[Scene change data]
==================================================

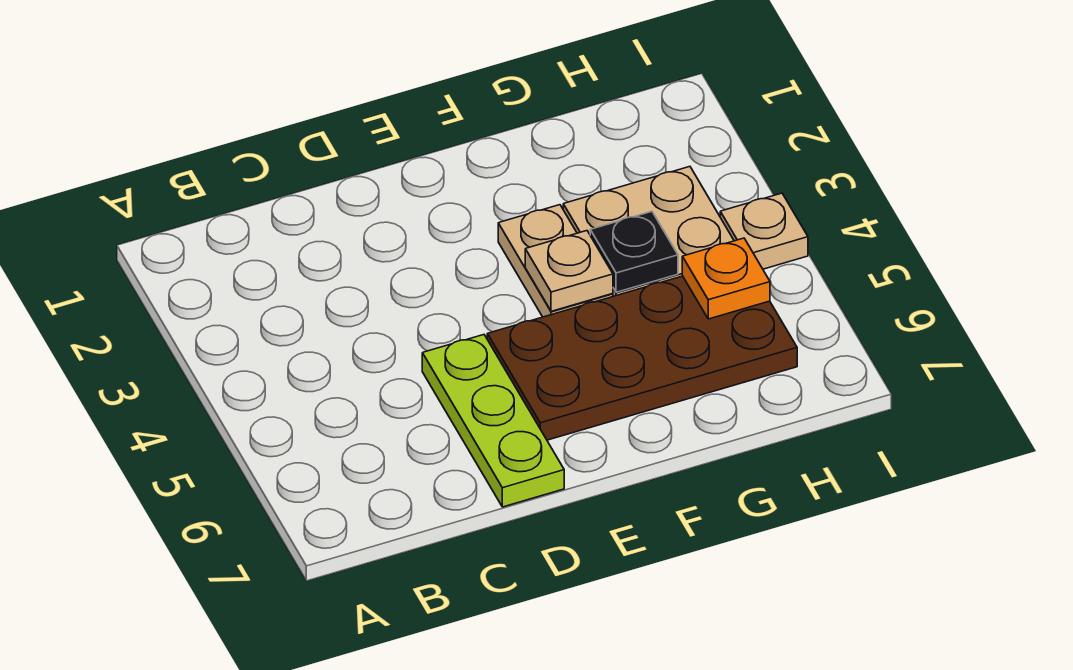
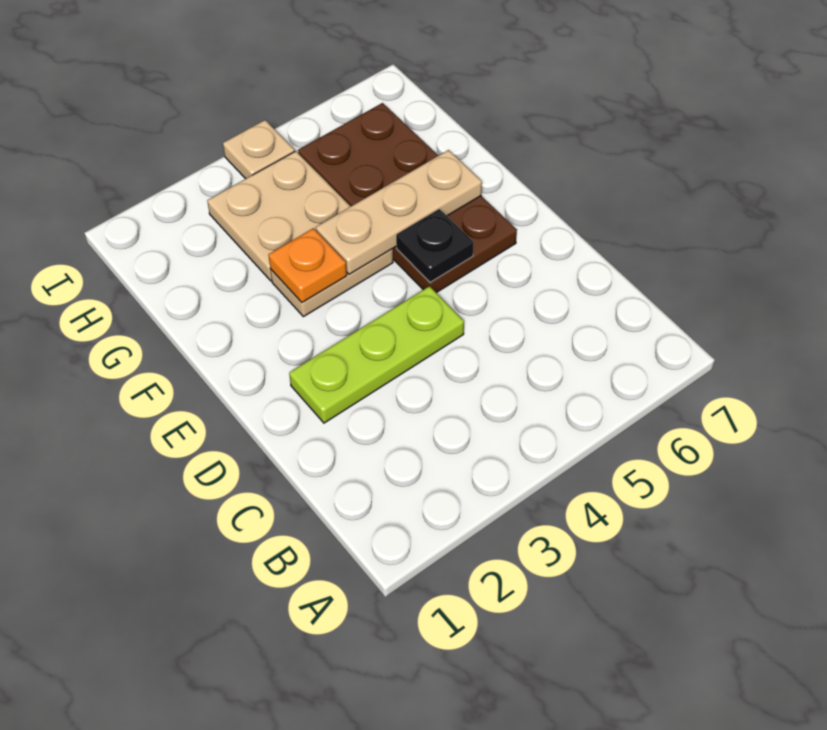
lime plate D5:D7 level 1 -> lime plate D2:D4 level 1
tan plate F4 level 2 -> tan plate F4:F6 level 2
black plate G4 level 2 -> black plate E5 level 2
orange plate H5 level 2 -> orange plate F3 level 2

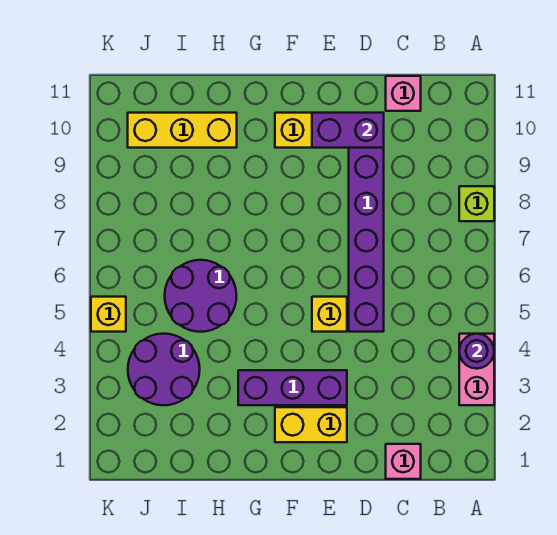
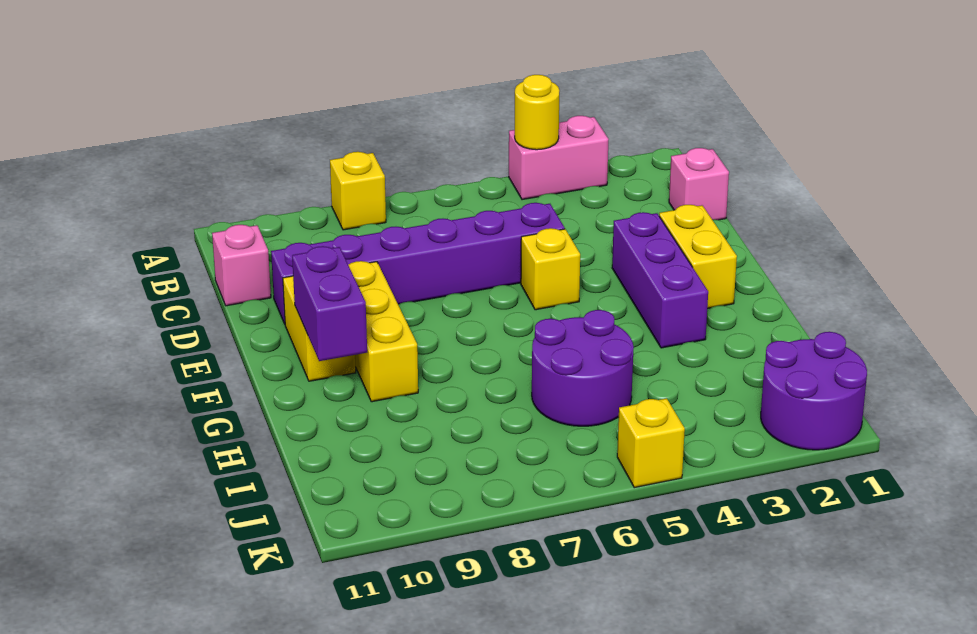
purple round brick A4 level 2 -> yellow round brick A4 level 2
lime brick A8 level 1 -> yellow brick A8 level 1
purple brick D10:E10 level 2 -> purple brick F10:G10 level 2
yellow brick H10:J10 level 1 -> yellow brick E9:G9 level 1
purple round brick I3:J4 level 1 -> purple round brick J1:K2 level 1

==================================================

**Work instructions**
Each line above that carries the string "yellow" has to be returned.

**Answer below**
purple round brick A4 level 2 -> yellow round brick A4 level 2
lime brick A8 level 1 -> yellow brick A8 level 1
yellow brick H10:J10 level 1 -> yellow brick E9:G9 level 1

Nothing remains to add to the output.